Task requirements ▸ For any picture in the lines below, please leave it out and copy the rest exactly.

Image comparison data

BEGIN

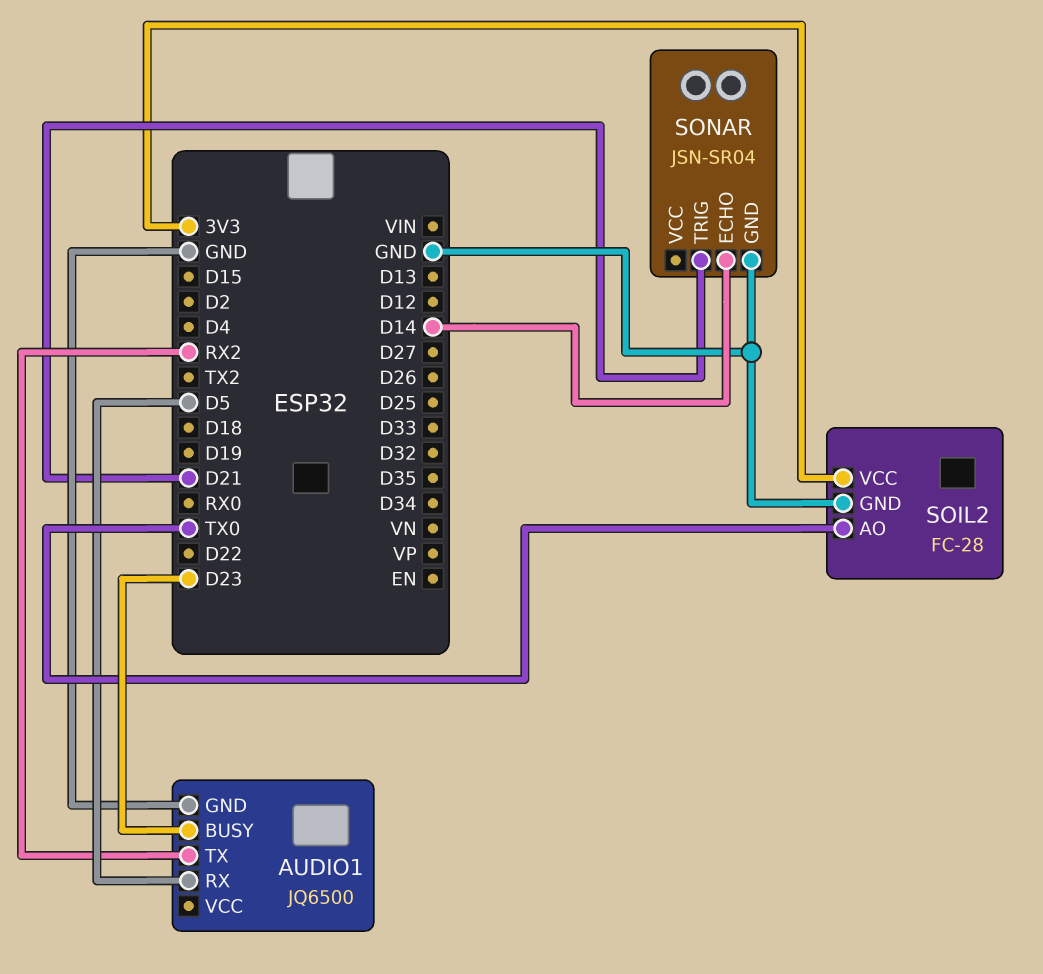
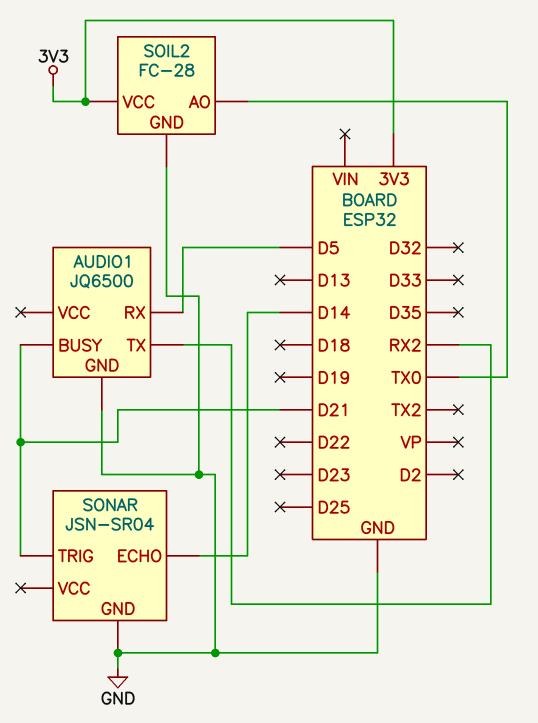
AUDIO1 pin BUSY: D23 -> D21

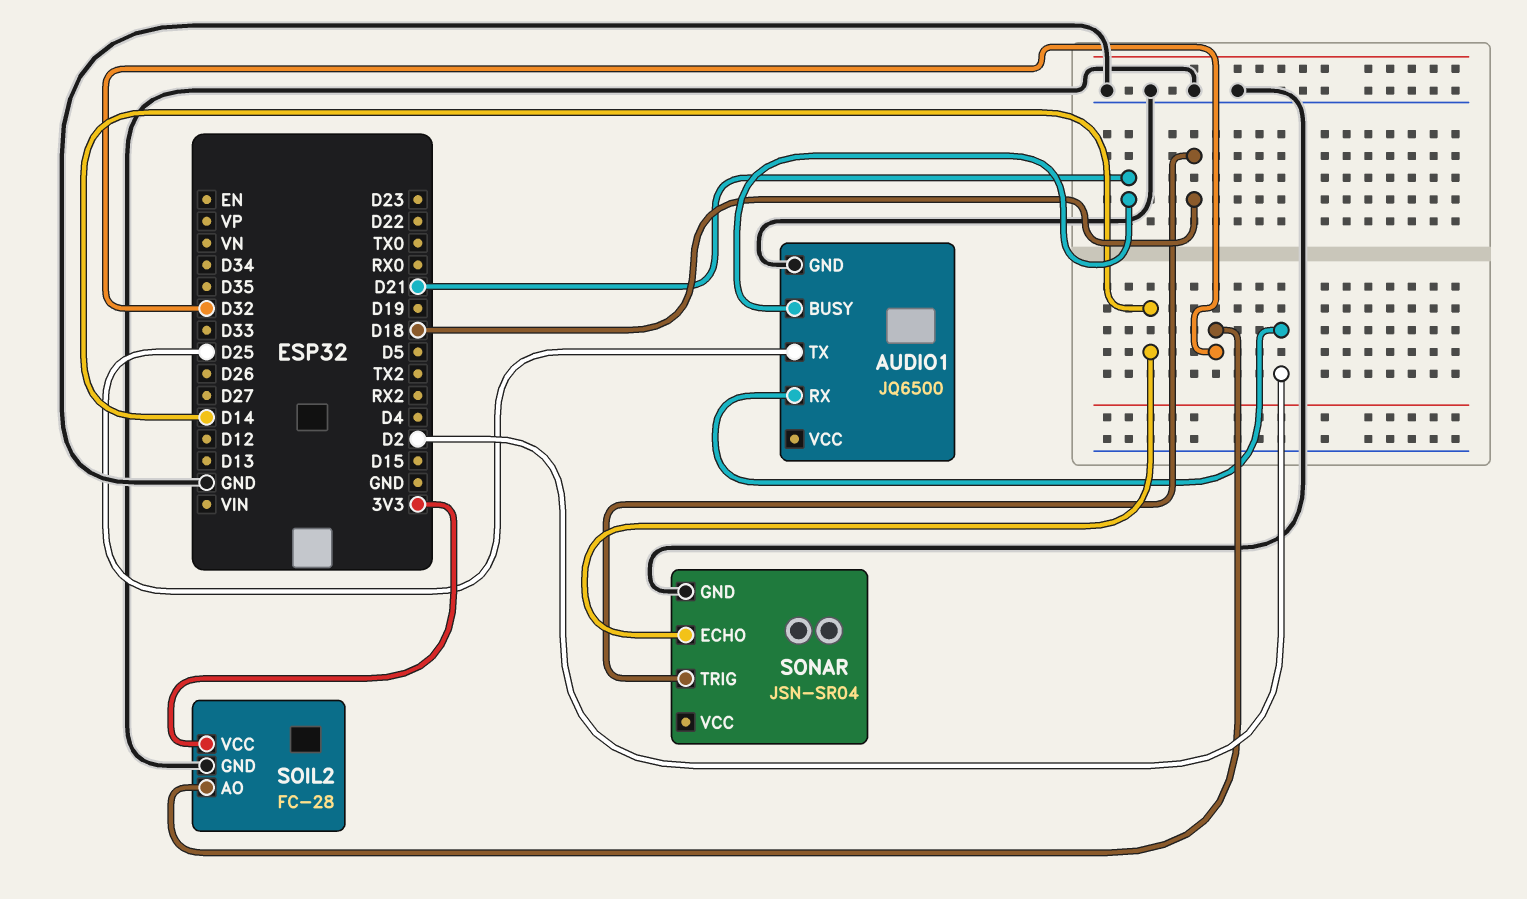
AUDIO1 pin RX: D5 -> D2
AUDIO1 pin TX: RX2 -> D25
SOIL2 pin AO: TX0 -> D32
SONAR pin TRIG: D21 -> D18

END

Answer section ▸
AUDIO1 pin BUSY: D23 -> D21

AUDIO1 pin RX: D5 -> D2
AUDIO1 pin TX: RX2 -> D25
SOIL2 pin AO: TX0 -> D32
SONAR pin TRIG: D21 -> D18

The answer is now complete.